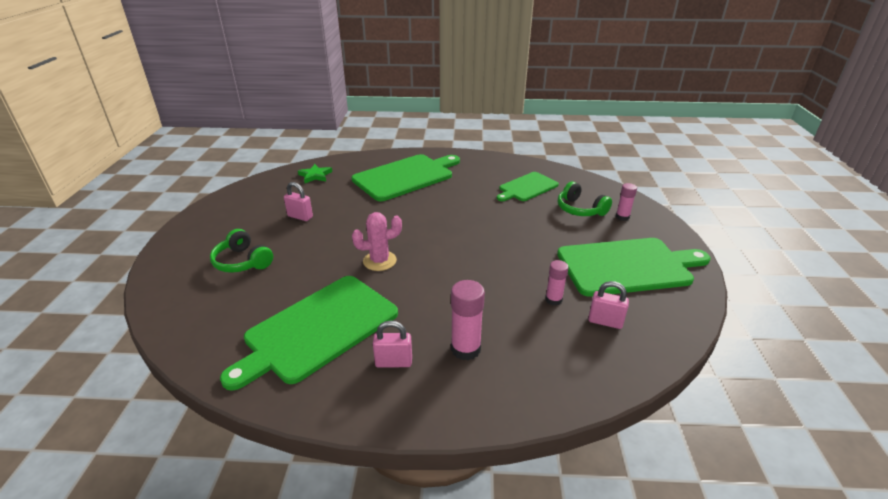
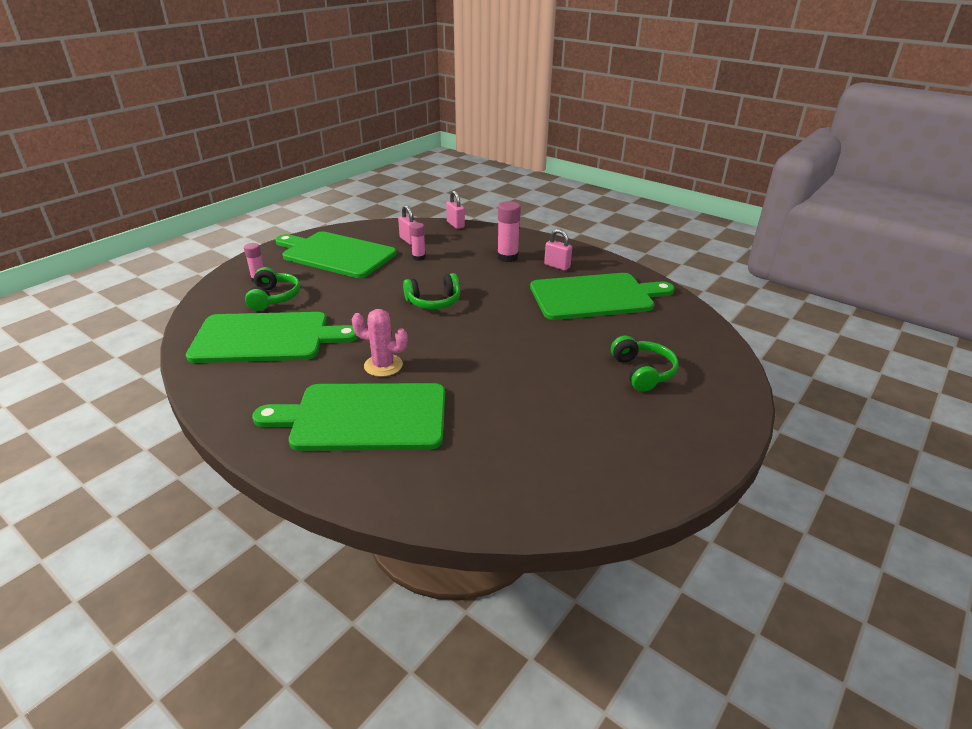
camera: 145 degrees left, 0 degrees up
pink padlock [284,182,313,221] -> pink padlock moved to [446,191,465,229]
green star [298,164,332,183] -> none
pink cactus [352,212,402,271] -> pink cactus moved to [352,309,408,377]
green cutting board [497,172,559,201] -> green cutting board [186,312,359,363], size x1.70
none -> green headphones [403,273,460,309]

##########

PROBLEM: The pictures alone are to be left out when the data above is copied; all else must match exactly.

SOLUTION TO THIS EXERCISE:
camera: 145 degrees left, 0 degrees up
pink padlock [284,182,313,221] -> pink padlock moved to [446,191,465,229]
green star [298,164,332,183] -> none
pink cactus [352,212,402,271] -> pink cactus moved to [352,309,408,377]
green cutting board [497,172,559,201] -> green cutting board [186,312,359,363], size x1.70
none -> green headphones [403,273,460,309]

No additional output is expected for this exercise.